__WORK TO BE COMPLETED__
In the entries that follow, the line with "black brick B7 level" opens the range and the line with "lime brick B7 level 2 -> none" closes it; repeat that range exactly, both lines included.

__SUPPLIED DATA__
──────

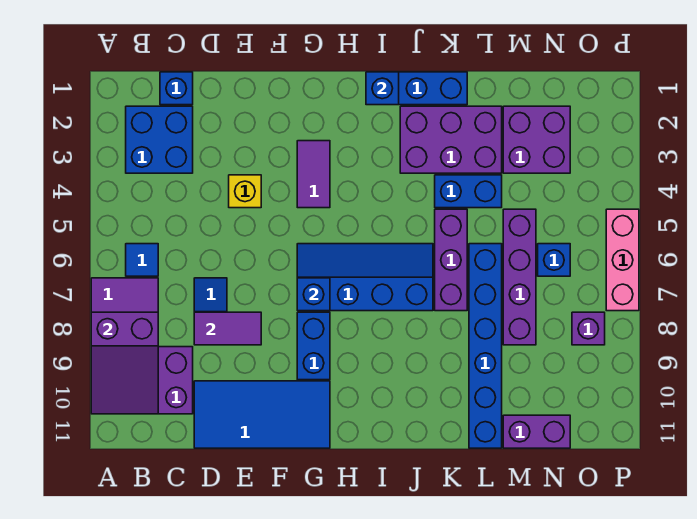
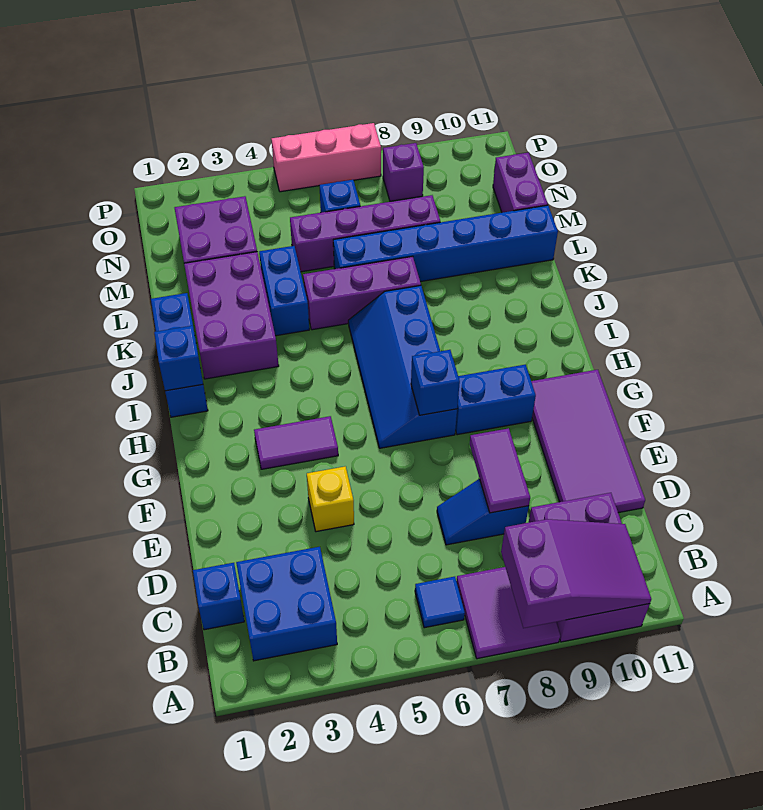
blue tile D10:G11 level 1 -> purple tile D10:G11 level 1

──────

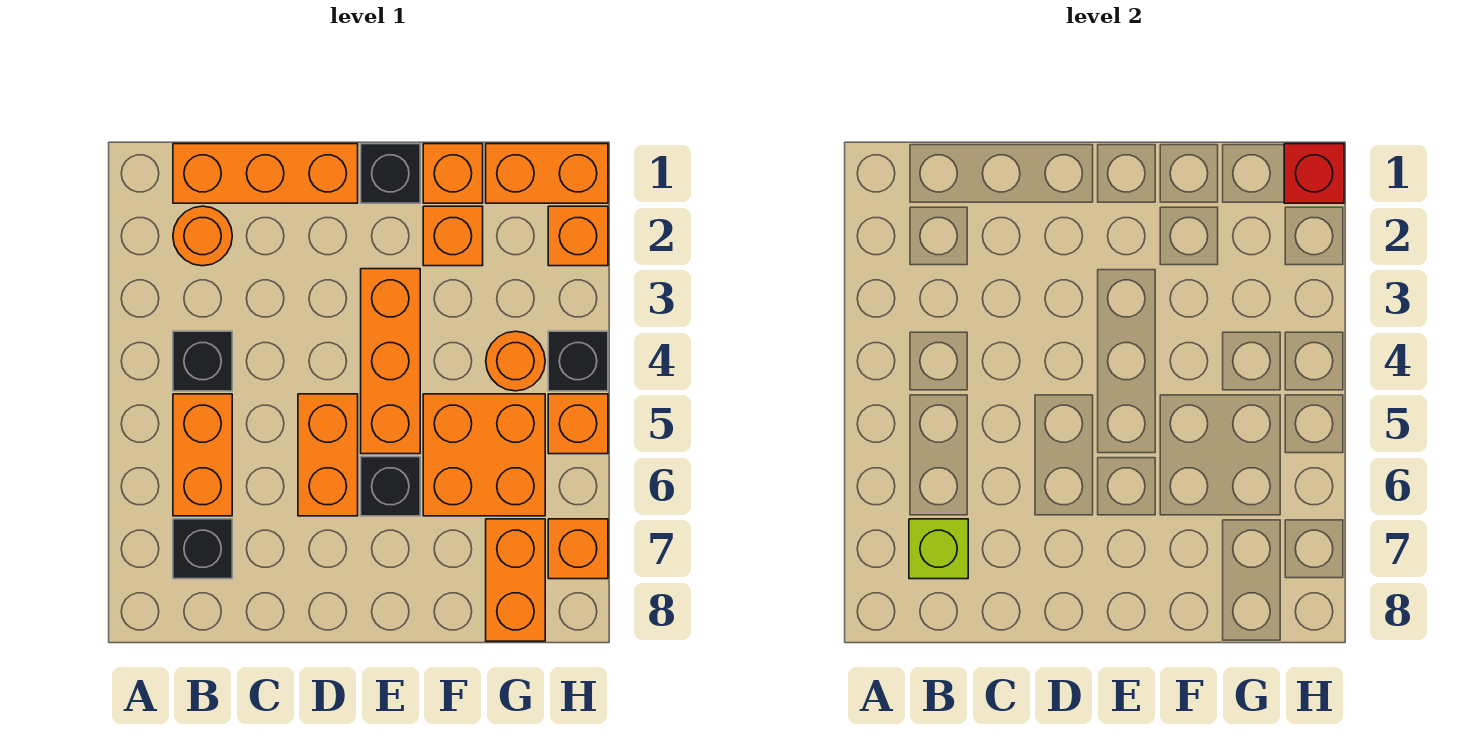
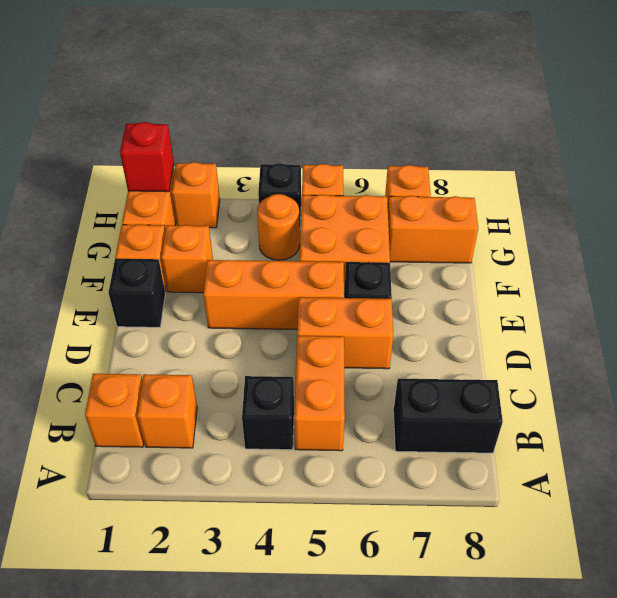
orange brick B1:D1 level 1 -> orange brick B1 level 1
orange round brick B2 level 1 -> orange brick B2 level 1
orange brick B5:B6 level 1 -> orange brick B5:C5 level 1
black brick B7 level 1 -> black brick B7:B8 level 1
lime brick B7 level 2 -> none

──────

__EXERCISE OUTPUT__
black brick B7 level 1 -> black brick B7:B8 level 1
lime brick B7 level 2 -> none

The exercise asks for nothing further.